Pull out the lines of the records verbatim, from the line that has "Locate each specified" through the end of the records, and omit the pictures.

▬▬▬

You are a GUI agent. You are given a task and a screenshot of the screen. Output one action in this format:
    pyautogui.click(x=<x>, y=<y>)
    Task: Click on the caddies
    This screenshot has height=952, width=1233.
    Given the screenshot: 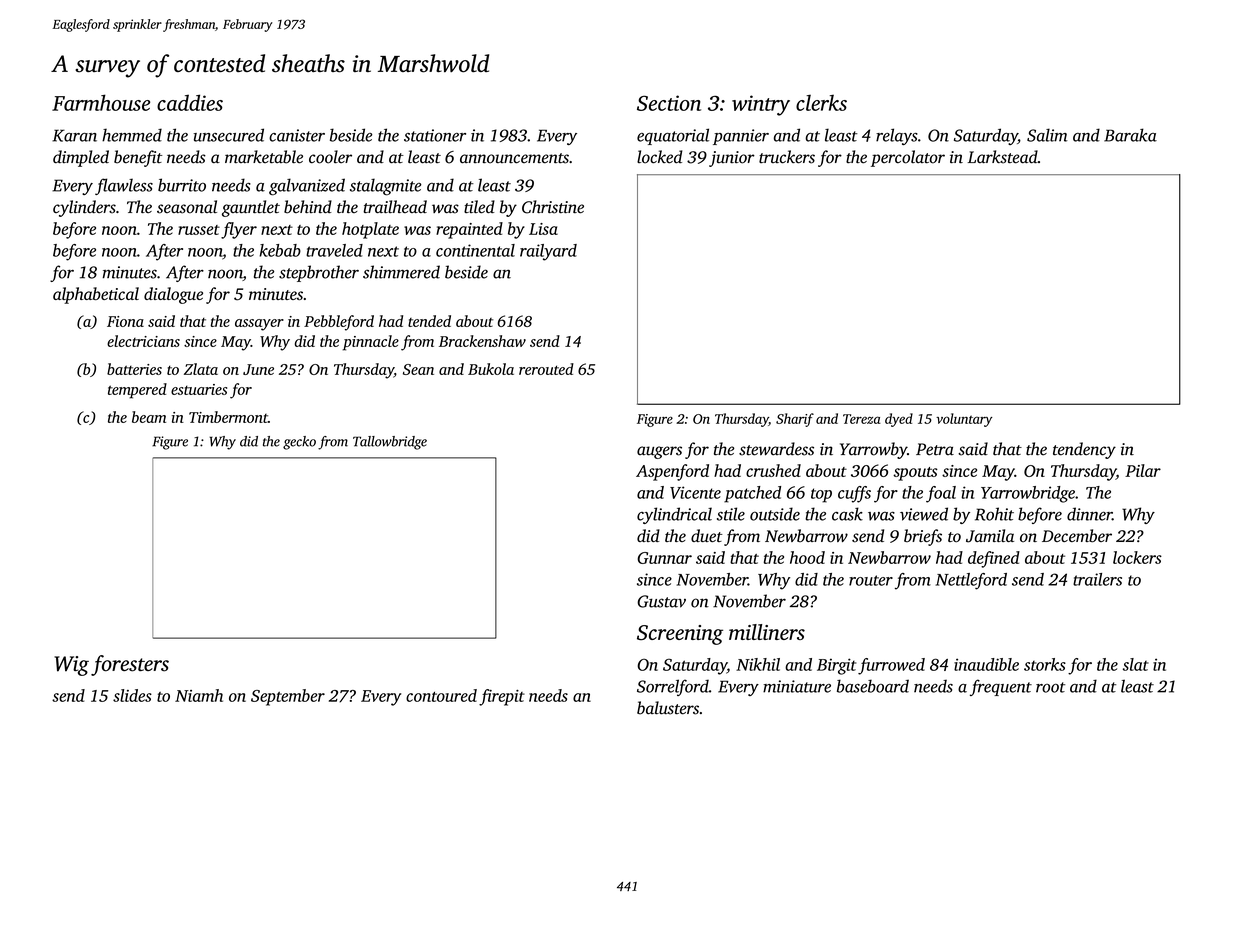 What is the action you would take?
    pyautogui.click(x=190, y=102)
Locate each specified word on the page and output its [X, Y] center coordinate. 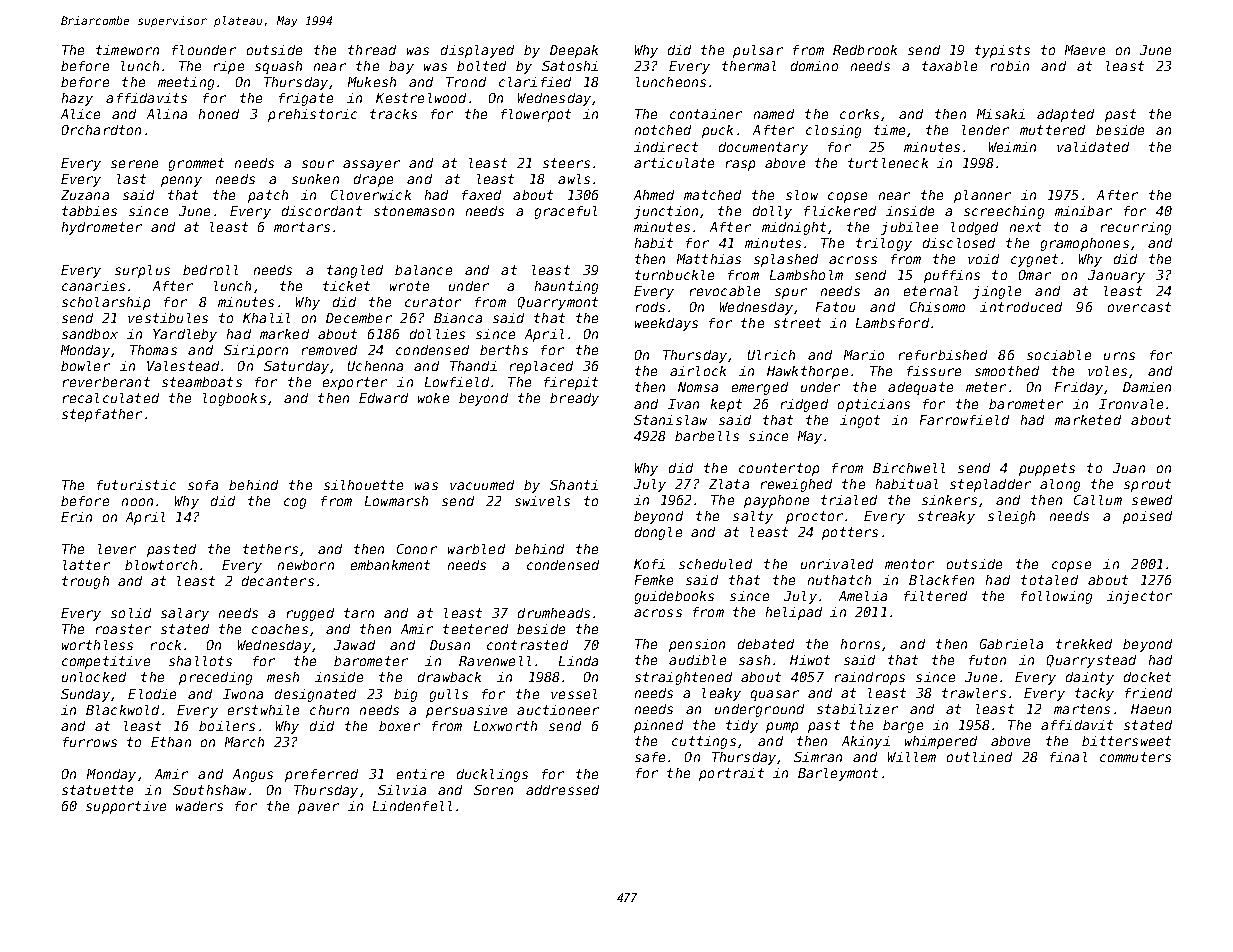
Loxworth [505, 726]
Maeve [1085, 50]
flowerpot [536, 115]
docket [1147, 677]
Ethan [171, 742]
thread [372, 50]
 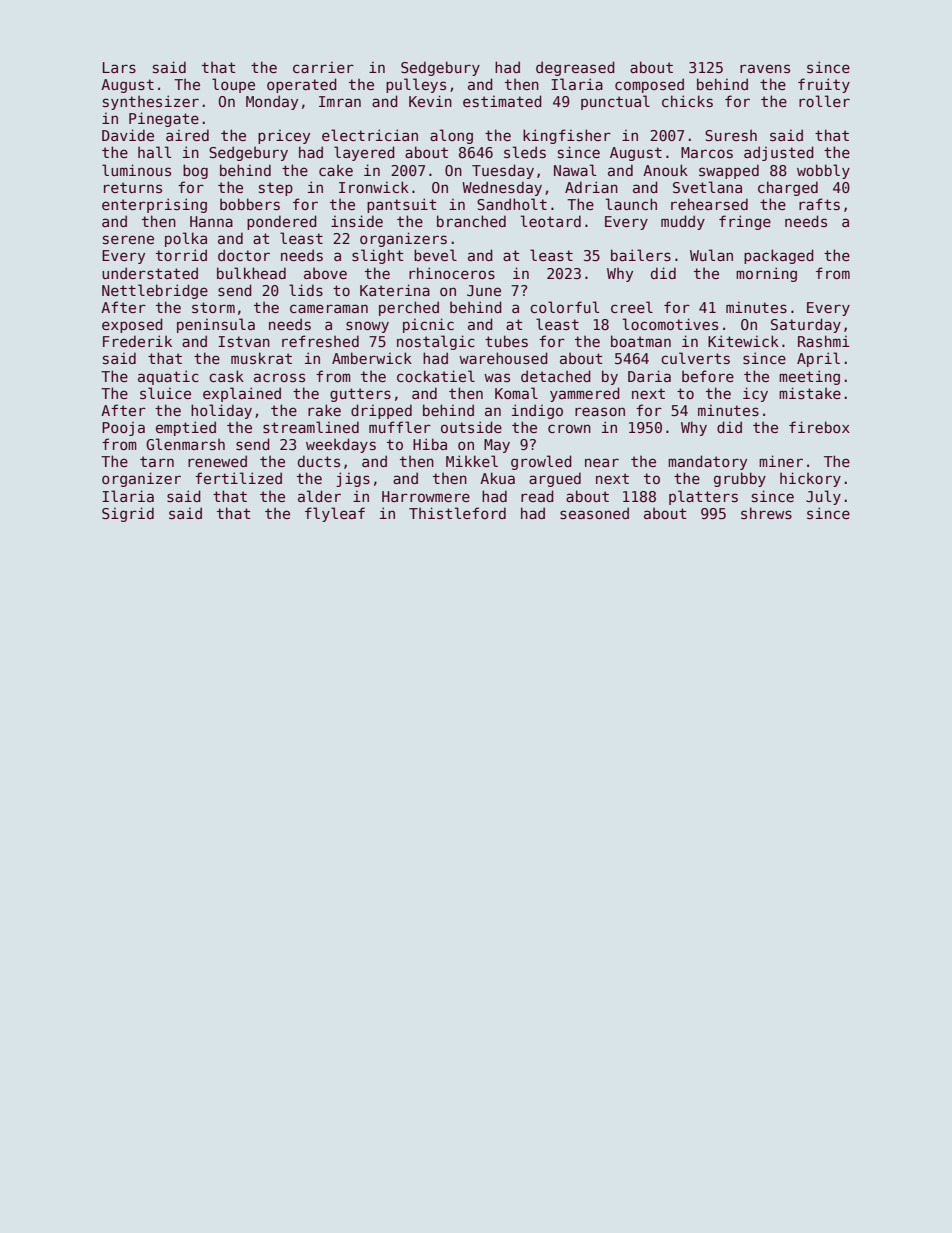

▬▬▬

- **Output for this task**:
Locate each specified word on the page and output its [X, Y] center coordinate. 
Loxworth [505, 726]
Maeve [1085, 50]
flowerpot [536, 115]
docket [1147, 677]
Ethan [171, 742]
thread [372, 50]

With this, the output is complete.